#### データレコード

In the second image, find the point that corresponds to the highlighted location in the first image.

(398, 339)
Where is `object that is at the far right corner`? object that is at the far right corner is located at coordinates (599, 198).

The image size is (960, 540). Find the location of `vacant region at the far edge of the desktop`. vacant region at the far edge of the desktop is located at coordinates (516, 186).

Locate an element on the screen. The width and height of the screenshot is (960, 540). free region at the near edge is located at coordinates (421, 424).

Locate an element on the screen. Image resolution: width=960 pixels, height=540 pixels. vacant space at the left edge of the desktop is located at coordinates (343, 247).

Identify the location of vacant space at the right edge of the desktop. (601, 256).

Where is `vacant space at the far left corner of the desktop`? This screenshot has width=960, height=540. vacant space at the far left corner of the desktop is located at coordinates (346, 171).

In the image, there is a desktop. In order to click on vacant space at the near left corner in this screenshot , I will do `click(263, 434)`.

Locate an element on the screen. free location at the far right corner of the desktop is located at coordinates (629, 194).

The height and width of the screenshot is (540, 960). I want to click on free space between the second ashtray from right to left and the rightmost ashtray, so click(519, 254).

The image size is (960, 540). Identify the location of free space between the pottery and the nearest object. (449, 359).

########
#### データレコード

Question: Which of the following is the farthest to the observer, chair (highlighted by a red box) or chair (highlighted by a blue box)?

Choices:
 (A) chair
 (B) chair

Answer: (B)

########

→ 課題の内容:
上のレコードのうち、「Identify the location of vacant」を含む行から始まり「The image size is (960, 540). Identify」を含む行で終わる部分を、一字一句変えずに書き写してください。最初と最後の行も含めます。

→ 課題の結果:
Identify the location of vacant space at the right edge of the desktop. (601, 256).

Where is `vacant space at the far left corner of the desktop`? This screenshot has width=960, height=540. vacant space at the far left corner of the desktop is located at coordinates (346, 171).

In the image, there is a desktop. In order to click on vacant space at the near left corner in this screenshot , I will do `click(263, 434)`.

Locate an element on the screen. free location at the far right corner of the desktop is located at coordinates (629, 194).

The height and width of the screenshot is (540, 960). I want to click on free space between the second ashtray from right to left and the rightmost ashtray, so click(519, 254).

The image size is (960, 540). Identify the location of free space between the pottery and the nearest object. (449, 359).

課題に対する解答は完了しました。